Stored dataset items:
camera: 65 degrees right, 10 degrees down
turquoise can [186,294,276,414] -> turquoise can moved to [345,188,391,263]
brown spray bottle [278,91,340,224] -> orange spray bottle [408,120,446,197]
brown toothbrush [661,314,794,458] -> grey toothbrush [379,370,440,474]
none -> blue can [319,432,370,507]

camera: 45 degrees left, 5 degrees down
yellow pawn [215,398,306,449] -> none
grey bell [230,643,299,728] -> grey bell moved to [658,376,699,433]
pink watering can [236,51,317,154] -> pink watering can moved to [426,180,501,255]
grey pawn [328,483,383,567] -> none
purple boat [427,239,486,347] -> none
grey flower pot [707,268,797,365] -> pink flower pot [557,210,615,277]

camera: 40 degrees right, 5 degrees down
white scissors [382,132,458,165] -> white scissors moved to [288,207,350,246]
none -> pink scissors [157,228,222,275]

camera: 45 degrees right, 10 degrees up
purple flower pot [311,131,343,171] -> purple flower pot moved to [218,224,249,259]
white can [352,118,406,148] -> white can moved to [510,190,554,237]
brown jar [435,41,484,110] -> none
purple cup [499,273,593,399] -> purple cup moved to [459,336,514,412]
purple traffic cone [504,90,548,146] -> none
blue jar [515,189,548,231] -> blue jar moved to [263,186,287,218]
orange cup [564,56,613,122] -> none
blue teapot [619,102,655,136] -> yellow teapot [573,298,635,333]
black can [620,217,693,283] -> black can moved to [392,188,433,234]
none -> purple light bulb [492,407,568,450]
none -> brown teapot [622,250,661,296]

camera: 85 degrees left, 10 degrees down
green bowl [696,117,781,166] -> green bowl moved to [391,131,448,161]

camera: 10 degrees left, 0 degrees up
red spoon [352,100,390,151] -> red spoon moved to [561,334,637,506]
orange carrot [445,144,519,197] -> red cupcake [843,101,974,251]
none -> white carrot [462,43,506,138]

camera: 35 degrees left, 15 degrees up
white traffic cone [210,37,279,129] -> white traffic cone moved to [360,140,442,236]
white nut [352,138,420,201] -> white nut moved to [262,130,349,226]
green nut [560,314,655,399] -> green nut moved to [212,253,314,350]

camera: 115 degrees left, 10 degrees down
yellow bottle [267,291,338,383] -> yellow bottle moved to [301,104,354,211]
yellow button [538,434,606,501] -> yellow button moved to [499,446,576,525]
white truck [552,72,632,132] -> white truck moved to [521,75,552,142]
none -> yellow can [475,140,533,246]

TASK GOAL: The required output is the line holding "white traffic cone [210,37,279,129]" plus every line after it in the data, reproduced exactly.

FINAL ANSWER:
white traffic cone [210,37,279,129] -> white traffic cone moved to [360,140,442,236]
white nut [352,138,420,201] -> white nut moved to [262,130,349,226]
green nut [560,314,655,399] -> green nut moved to [212,253,314,350]

camera: 115 degrees left, 10 degrees down
yellow bottle [267,291,338,383] -> yellow bottle moved to [301,104,354,211]
yellow button [538,434,606,501] -> yellow button moved to [499,446,576,525]
white truck [552,72,632,132] -> white truck moved to [521,75,552,142]
none -> yellow can [475,140,533,246]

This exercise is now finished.